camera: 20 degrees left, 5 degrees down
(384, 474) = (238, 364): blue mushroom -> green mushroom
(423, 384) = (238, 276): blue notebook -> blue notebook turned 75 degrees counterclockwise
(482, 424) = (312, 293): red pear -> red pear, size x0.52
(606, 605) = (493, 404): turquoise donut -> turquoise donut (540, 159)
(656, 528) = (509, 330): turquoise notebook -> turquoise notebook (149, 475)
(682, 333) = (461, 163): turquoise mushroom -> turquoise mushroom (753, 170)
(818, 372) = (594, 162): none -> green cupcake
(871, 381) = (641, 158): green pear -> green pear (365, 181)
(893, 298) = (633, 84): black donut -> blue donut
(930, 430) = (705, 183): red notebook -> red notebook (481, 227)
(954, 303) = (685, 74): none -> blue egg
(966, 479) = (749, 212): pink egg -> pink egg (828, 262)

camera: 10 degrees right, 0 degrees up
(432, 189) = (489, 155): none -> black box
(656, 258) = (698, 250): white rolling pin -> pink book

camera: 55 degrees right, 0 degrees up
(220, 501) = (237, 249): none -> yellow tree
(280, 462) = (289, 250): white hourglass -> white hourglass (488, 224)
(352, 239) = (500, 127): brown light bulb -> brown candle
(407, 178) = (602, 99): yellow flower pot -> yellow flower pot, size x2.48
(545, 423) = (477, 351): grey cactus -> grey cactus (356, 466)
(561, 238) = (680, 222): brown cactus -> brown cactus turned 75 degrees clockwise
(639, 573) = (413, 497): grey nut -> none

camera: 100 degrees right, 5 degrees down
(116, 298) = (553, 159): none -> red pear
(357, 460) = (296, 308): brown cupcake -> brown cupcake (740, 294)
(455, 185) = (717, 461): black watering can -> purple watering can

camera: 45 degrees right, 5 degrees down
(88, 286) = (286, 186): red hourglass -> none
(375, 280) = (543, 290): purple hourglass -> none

**WORK ITEM**
Only the final stretch of the entries above is needed: print exactly the lines from the line containing "(639, 573) = (413, 497): grey nut -> none" through the last one.

**RESPONSE AREA**
(639, 573) = (413, 497): grey nut -> none

camera: 100 degrees right, 5 degrees down
(116, 298) = (553, 159): none -> red pear
(357, 460) = (296, 308): brown cupcake -> brown cupcake (740, 294)
(455, 185) = (717, 461): black watering can -> purple watering can

camera: 45 degrees right, 5 degrees down
(88, 286) = (286, 186): red hourglass -> none
(375, 280) = (543, 290): purple hourglass -> none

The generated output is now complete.